START Data

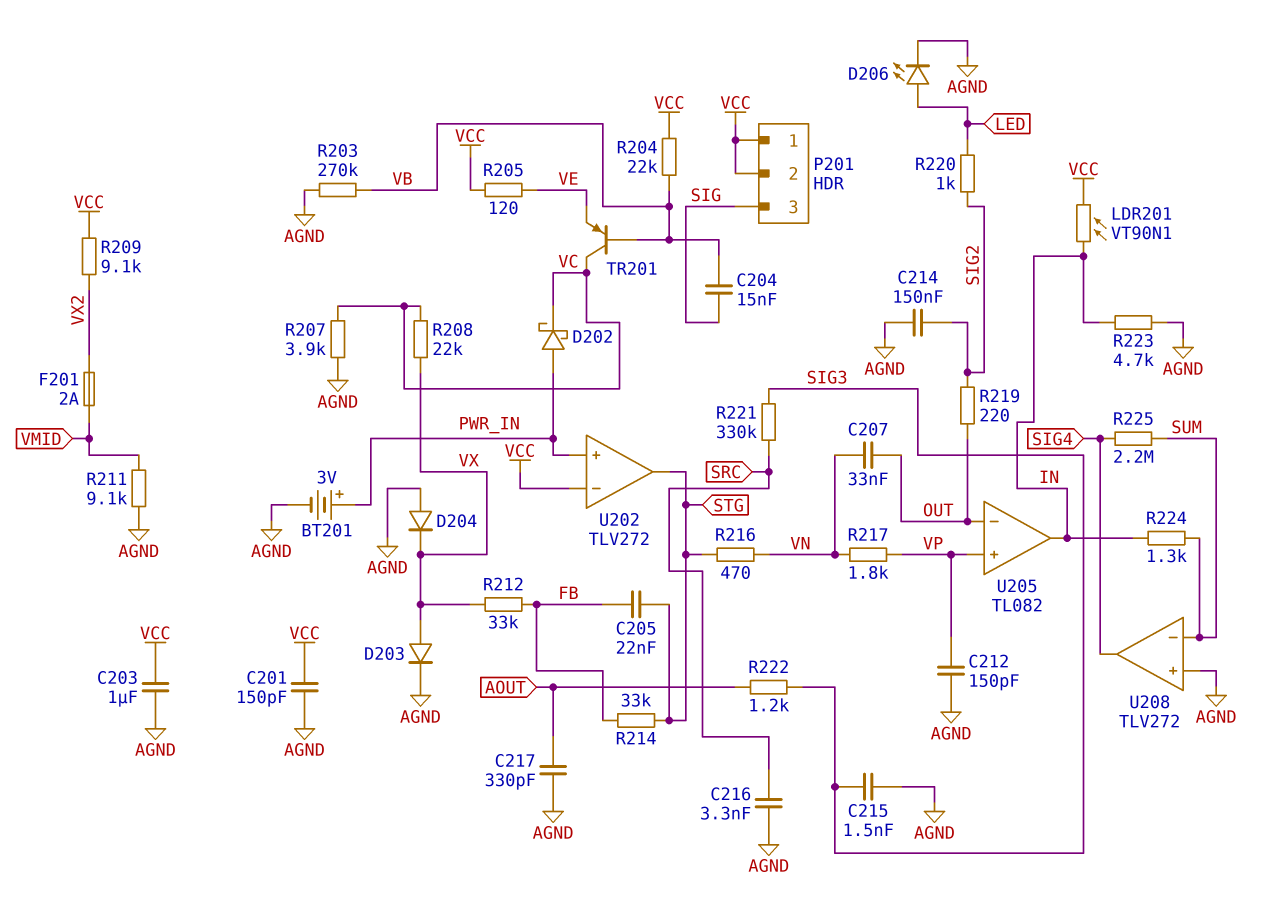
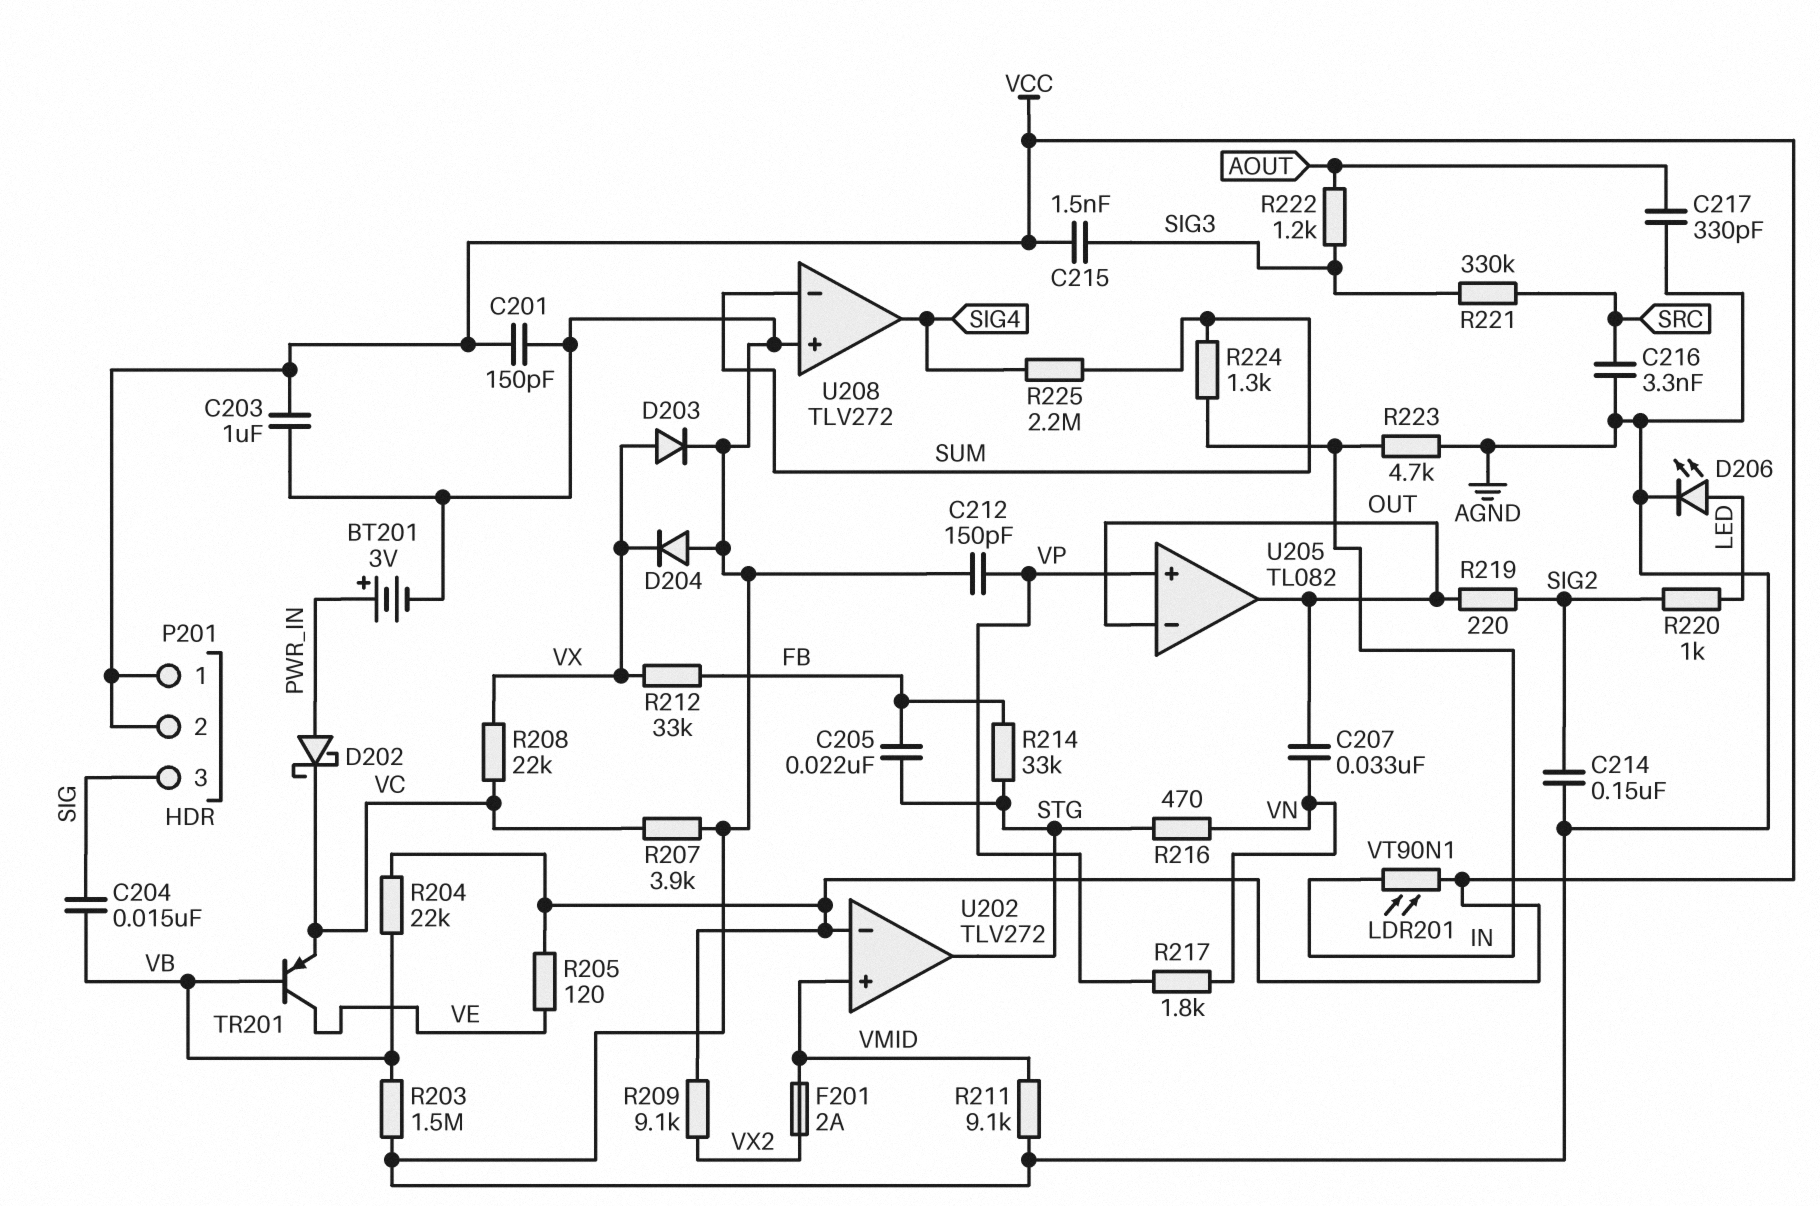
C215: 1.5nF (AGND, SIG3) -> 1.5nF (SIG3, VCC)
R203: 270k (AGND, VB) -> 1.5M (AGND, VB)
TR201: PNP (B VB, C VC, E VE) -> PNP (B VB, C VE, E VC)
U202 pin in+: PWR_IN -> VMID
U205 pin out: IN -> OUT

END Data

Try it:
Without changing a word, retype the data above and omit its pictures.

Your solution:
C215: 1.5nF (AGND, SIG3) -> 1.5nF (SIG3, VCC)
R203: 270k (AGND, VB) -> 1.5M (AGND, VB)
TR201: PNP (B VB, C VC, E VE) -> PNP (B VB, C VE, E VC)
U202 pin in+: PWR_IN -> VMID
U205 pin out: IN -> OUT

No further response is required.